An exact restatement of the data below, with the pictures removed, is the required answer.

====

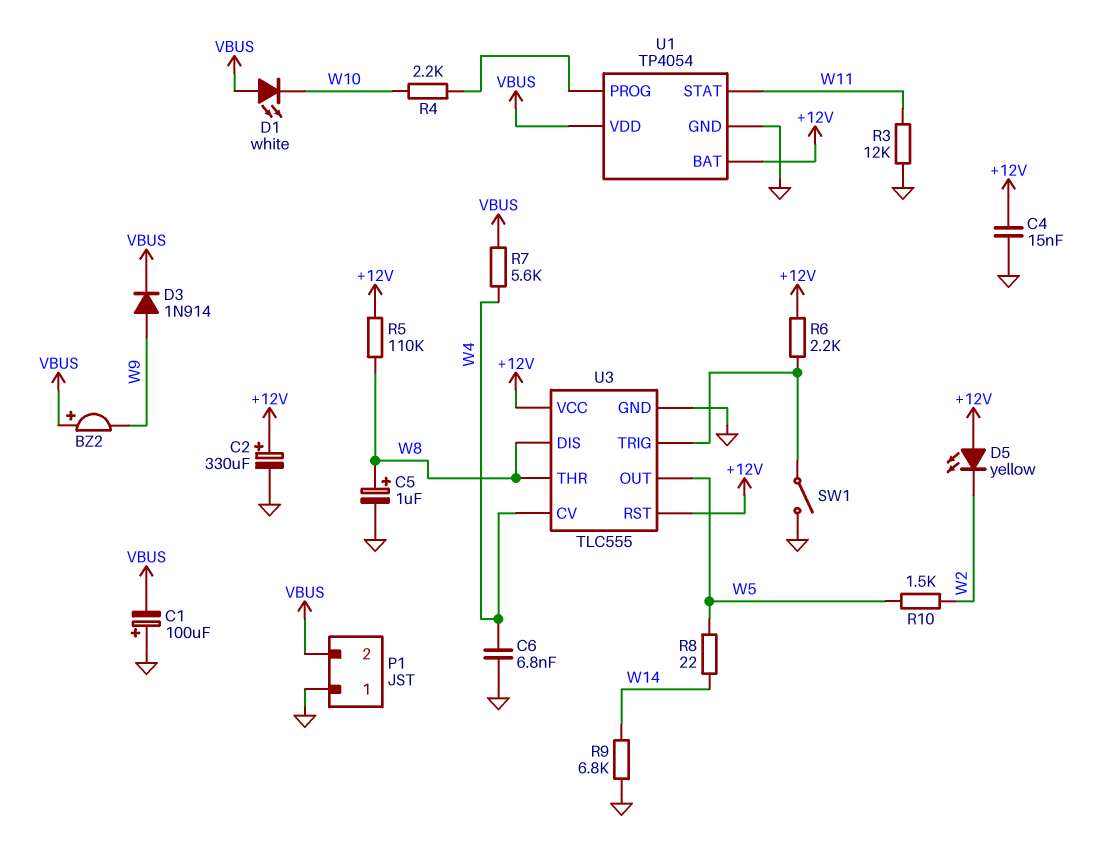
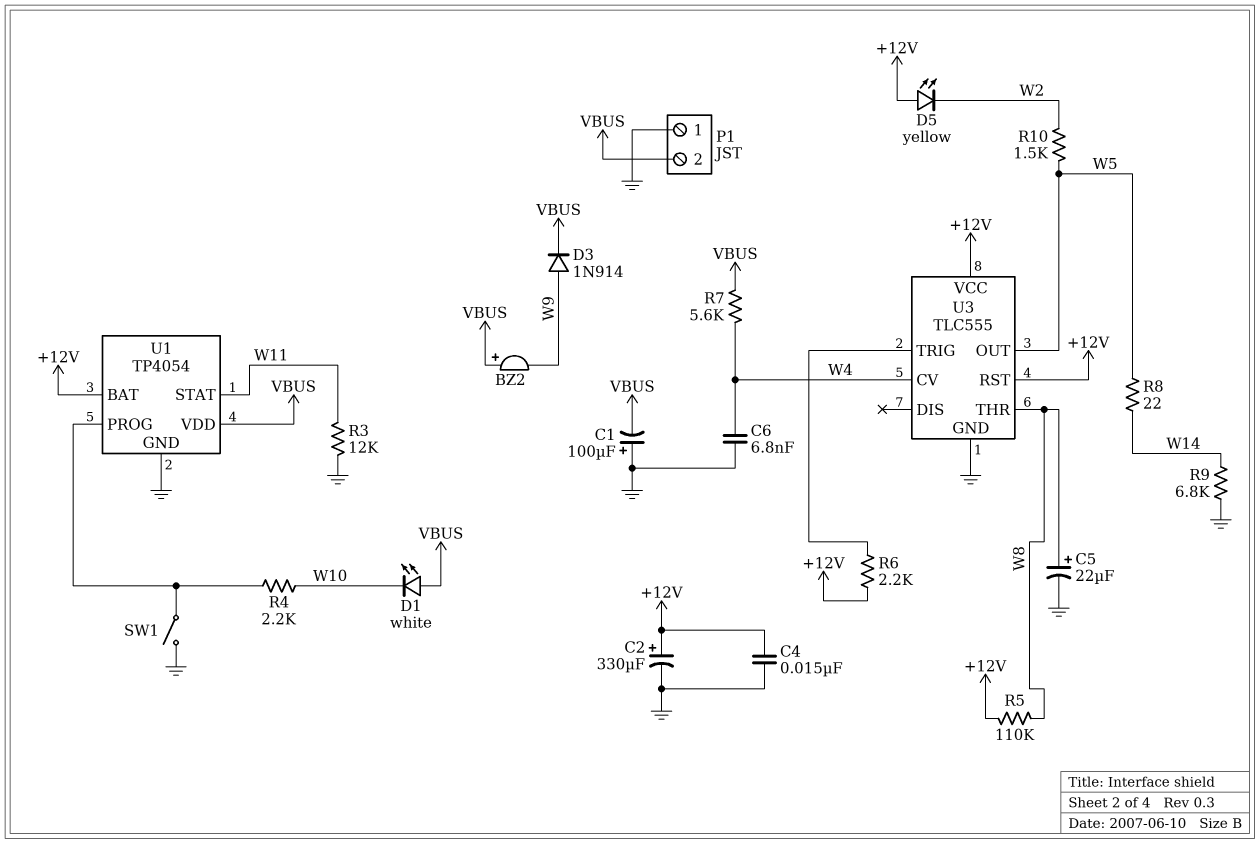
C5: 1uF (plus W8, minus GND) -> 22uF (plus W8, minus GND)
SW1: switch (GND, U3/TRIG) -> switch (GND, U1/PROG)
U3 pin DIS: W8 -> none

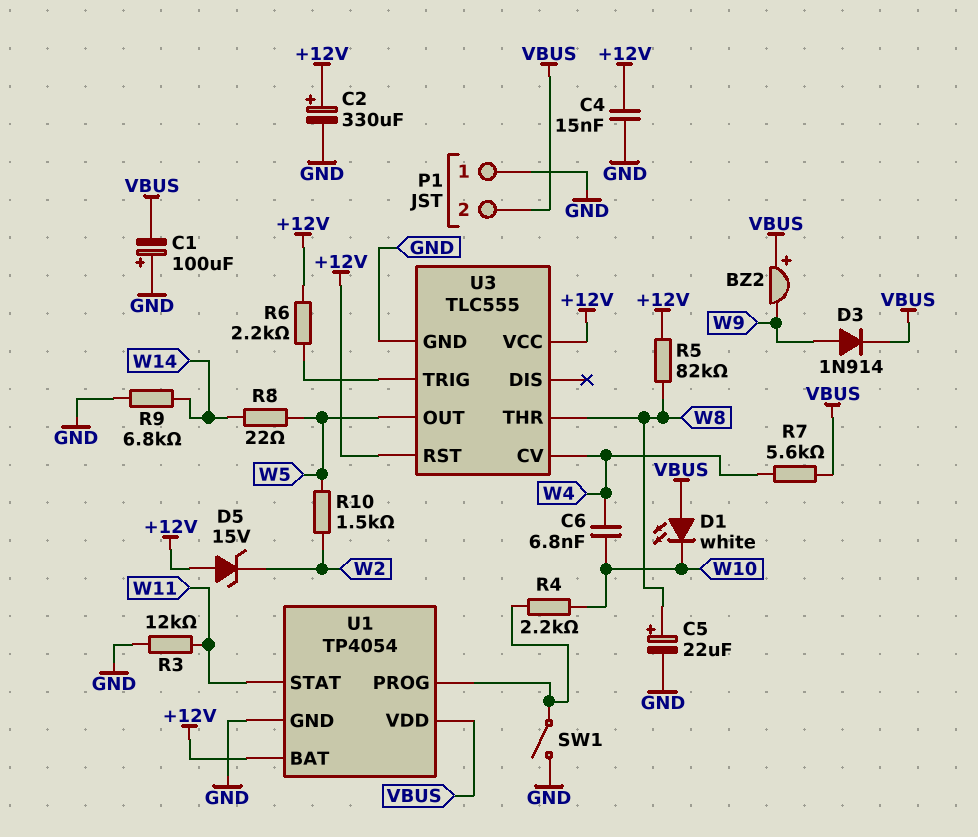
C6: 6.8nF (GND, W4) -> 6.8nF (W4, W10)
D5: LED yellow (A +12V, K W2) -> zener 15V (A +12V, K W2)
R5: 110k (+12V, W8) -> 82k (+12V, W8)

====

● Response to the task
C5: 1uF (plus W8, minus GND) -> 22uF (plus W8, minus GND)
SW1: switch (GND, U3/TRIG) -> switch (GND, U1/PROG)
U3 pin DIS: W8 -> none

C6: 6.8nF (GND, W4) -> 6.8nF (W4, W10)
D5: LED yellow (A +12V, K W2) -> zener 15V (A +12V, K W2)
R5: 110k (+12V, W8) -> 82k (+12V, W8)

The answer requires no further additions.